AIM OF THE EXERCISE: Return every line below in which "rolling" appears.

--

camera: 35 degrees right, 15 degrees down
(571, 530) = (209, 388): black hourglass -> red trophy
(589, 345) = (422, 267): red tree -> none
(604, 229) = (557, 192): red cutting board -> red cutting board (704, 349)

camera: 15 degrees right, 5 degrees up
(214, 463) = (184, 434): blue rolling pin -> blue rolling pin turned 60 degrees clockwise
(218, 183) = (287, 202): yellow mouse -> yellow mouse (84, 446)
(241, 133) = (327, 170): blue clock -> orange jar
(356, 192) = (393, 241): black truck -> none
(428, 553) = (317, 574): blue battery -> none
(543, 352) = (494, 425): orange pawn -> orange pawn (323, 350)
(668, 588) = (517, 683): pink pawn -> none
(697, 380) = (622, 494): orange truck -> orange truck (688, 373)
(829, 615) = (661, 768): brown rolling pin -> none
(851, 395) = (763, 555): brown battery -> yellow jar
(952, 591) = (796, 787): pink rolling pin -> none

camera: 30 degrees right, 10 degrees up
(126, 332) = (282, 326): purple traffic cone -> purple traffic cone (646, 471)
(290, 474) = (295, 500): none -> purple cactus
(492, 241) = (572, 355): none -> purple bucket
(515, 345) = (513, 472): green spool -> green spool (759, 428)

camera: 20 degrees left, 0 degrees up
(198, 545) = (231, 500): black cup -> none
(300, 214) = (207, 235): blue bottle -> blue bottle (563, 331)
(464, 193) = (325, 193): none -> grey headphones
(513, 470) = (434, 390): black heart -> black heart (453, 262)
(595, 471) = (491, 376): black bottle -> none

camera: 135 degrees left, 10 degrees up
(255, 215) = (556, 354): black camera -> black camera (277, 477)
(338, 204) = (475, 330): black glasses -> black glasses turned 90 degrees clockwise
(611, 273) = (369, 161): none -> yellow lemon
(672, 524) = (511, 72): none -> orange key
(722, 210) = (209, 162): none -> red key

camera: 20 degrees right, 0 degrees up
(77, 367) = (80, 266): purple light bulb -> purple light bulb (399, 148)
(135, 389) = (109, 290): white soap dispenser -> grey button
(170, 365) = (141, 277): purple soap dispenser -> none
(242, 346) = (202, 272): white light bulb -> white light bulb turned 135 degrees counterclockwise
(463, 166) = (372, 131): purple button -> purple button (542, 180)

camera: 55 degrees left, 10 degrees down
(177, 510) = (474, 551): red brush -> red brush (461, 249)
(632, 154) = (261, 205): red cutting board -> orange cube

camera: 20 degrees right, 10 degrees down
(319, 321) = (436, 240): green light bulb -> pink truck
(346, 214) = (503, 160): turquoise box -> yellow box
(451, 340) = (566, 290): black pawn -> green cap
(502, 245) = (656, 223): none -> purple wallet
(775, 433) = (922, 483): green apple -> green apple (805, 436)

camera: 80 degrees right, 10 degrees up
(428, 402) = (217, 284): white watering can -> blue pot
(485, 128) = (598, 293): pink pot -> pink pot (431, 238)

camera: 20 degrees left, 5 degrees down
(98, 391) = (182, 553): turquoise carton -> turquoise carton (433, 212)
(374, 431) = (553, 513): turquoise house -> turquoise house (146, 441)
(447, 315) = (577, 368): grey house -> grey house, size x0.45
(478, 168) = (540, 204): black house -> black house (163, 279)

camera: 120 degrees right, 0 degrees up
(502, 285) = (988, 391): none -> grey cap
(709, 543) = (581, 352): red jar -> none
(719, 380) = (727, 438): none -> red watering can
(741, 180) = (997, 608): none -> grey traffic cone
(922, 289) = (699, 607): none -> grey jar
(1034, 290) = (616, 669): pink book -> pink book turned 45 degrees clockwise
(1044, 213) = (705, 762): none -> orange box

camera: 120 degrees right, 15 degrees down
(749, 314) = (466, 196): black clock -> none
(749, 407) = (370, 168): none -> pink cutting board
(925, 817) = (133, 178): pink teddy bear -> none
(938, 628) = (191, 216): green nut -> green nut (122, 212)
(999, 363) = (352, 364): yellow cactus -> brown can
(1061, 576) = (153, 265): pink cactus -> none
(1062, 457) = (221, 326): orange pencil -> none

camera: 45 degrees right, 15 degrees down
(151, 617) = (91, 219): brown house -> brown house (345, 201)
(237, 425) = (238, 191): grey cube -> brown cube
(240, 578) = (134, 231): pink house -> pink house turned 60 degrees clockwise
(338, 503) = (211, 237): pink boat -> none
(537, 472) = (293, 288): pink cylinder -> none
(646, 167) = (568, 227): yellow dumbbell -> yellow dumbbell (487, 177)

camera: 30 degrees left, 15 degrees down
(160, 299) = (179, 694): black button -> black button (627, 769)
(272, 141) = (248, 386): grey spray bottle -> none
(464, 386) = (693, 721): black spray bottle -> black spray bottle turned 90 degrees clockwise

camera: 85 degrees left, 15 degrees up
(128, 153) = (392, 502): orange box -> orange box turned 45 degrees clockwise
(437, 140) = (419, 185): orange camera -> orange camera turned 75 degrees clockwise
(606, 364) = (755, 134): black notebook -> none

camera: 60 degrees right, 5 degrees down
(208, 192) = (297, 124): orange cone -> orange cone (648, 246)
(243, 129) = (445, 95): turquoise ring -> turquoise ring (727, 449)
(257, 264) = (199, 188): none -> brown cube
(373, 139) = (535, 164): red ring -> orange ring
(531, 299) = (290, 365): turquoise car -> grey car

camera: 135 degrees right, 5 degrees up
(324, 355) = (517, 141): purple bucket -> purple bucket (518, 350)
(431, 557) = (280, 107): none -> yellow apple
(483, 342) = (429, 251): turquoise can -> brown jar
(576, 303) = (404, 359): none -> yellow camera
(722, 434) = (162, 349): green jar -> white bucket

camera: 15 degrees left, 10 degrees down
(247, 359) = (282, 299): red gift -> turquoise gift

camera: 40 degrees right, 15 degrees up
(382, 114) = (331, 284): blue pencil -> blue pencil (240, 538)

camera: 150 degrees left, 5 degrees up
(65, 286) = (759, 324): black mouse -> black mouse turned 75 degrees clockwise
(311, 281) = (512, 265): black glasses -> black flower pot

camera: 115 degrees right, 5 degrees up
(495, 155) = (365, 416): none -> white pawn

--

SOLUTION FOR THIS PROBLEM:
(214, 463) = (184, 434): blue rolling pin -> blue rolling pin turned 60 degrees clockwise
(829, 615) = (661, 768): brown rolling pin -> none
(952, 591) = (796, 787): pink rolling pin -> none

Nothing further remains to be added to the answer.